[Data records Boundary: Start]
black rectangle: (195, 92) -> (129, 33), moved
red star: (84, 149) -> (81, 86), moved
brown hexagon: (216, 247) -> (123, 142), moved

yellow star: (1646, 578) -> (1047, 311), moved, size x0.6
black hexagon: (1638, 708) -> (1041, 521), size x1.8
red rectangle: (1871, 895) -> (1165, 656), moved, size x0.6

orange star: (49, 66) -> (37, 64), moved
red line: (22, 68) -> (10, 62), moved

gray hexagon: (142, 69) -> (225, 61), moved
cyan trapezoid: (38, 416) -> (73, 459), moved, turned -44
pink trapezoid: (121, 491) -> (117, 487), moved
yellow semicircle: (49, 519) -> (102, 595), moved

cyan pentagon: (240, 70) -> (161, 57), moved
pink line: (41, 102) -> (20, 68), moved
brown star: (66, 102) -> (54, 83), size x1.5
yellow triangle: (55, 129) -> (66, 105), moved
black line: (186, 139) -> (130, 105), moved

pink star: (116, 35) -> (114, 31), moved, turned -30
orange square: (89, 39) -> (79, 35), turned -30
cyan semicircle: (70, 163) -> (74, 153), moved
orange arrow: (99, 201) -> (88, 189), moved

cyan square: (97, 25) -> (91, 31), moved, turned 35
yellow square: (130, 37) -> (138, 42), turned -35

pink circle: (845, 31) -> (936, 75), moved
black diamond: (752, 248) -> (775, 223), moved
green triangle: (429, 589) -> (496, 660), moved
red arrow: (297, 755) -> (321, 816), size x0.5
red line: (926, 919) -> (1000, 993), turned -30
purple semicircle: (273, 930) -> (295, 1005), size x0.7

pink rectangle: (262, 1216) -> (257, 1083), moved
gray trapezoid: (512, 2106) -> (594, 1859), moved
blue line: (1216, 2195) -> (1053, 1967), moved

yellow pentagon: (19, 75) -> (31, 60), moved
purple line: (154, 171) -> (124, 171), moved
[Data records Boundary: End]
> _What to produce_
Lines from the beginning of the data above through the line containing "pink star: (116, 35)" are to be returned exactly, and no others.

> _Answer to the problem_
black rectangle: (195, 92) -> (129, 33), moved
red star: (84, 149) -> (81, 86), moved
brown hexagon: (216, 247) -> (123, 142), moved

yellow star: (1646, 578) -> (1047, 311), moved, size x0.6
black hexagon: (1638, 708) -> (1041, 521), size x1.8
red rectangle: (1871, 895) -> (1165, 656), moved, size x0.6

orange star: (49, 66) -> (37, 64), moved
red line: (22, 68) -> (10, 62), moved

gray hexagon: (142, 69) -> (225, 61), moved
cyan trapezoid: (38, 416) -> (73, 459), moved, turned -44
pink trapezoid: (121, 491) -> (117, 487), moved
yellow semicircle: (49, 519) -> (102, 595), moved

cyan pentagon: (240, 70) -> (161, 57), moved
pink line: (41, 102) -> (20, 68), moved
brown star: (66, 102) -> (54, 83), size x1.5
yellow triangle: (55, 129) -> (66, 105), moved
black line: (186, 139) -> (130, 105), moved

pink star: (116, 35) -> (114, 31), moved, turned -30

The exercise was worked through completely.